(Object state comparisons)
# # # # # # #

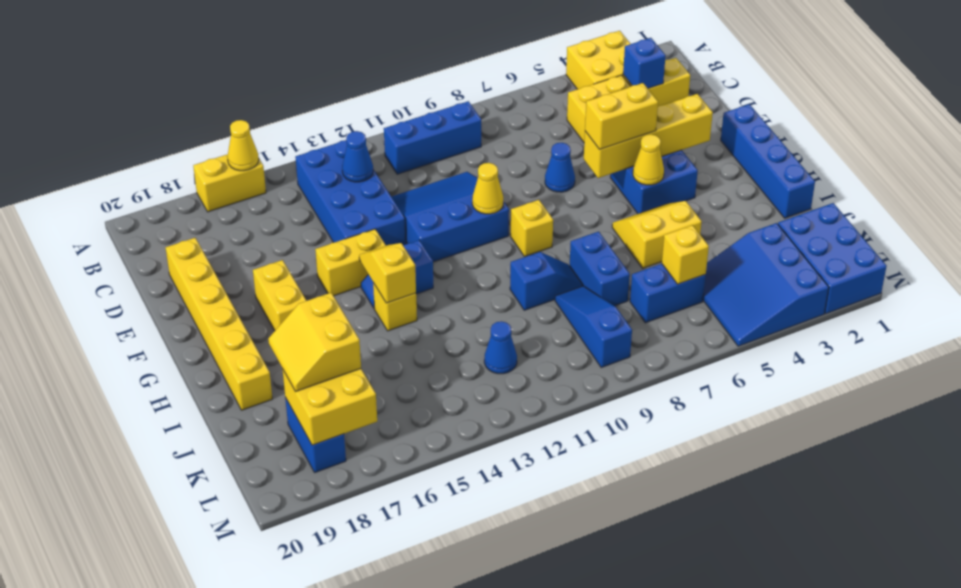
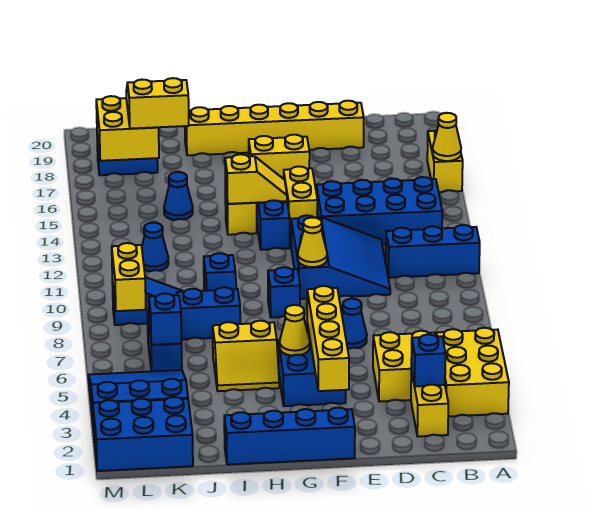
yellow brick A3:B4 level 1 -> yellow brick A3:B5 level 1
blue brick B9:B11 level 1 -> blue brick A11:C11 level 1
blue cone C13 level 2 -> blue cone J15 level 1
yellow brick F5:F6 level 3 -> yellow brick L8:L9 level 2
yellow brick G9 level 1 -> blue brick G9 level 1
yellow slope H5:I6 level 1 top I -> yellow slope H5:I6 level 1 top 6
yellow brick K6 level 2 -> blue brick K6 level 2

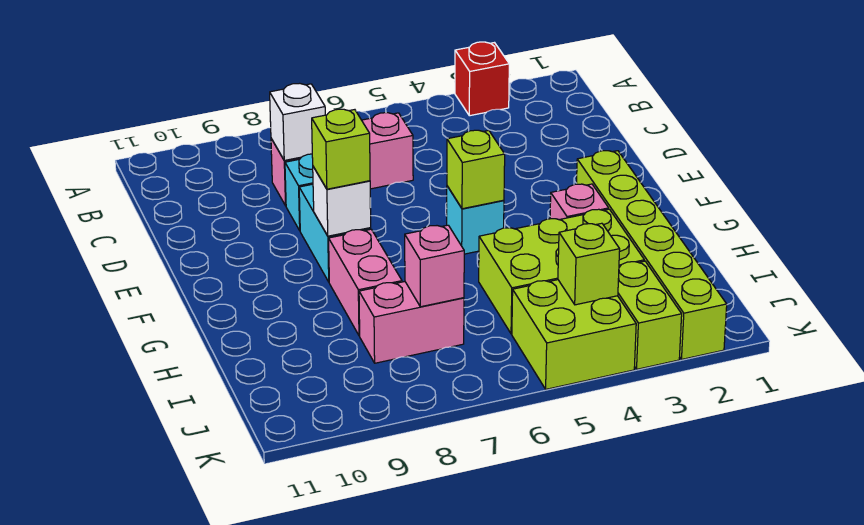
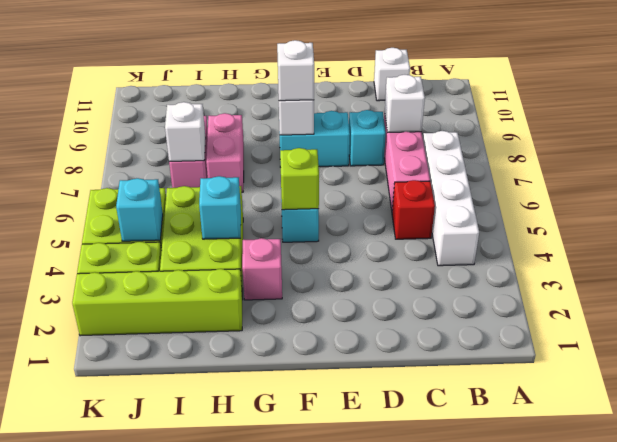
red brick A3 level 1 -> red brick C5 level 1
none -> white brick B4:B7 level 1
none -> white brick C11 level 1
lime brick F2:K2 level 1 -> lime brick H2:K2 level 1
lime brick F8 level 3 -> white brick F8 level 3
pink brick G8:H8 level 1 -> pink brick H7:H8 level 1
none -> cyan brick H4 level 2
pink brick I7 level 2 -> white brick I7 level 2
lime brick J4 level 2 -> cyan brick J4 level 2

# # # # # # #

Activity
Show the lines of the records that contain the word "lime".

Task response
lime brick F2:K2 level 1 -> lime brick H2:K2 level 1
lime brick F8 level 3 -> white brick F8 level 3
lime brick J4 level 2 -> cyan brick J4 level 2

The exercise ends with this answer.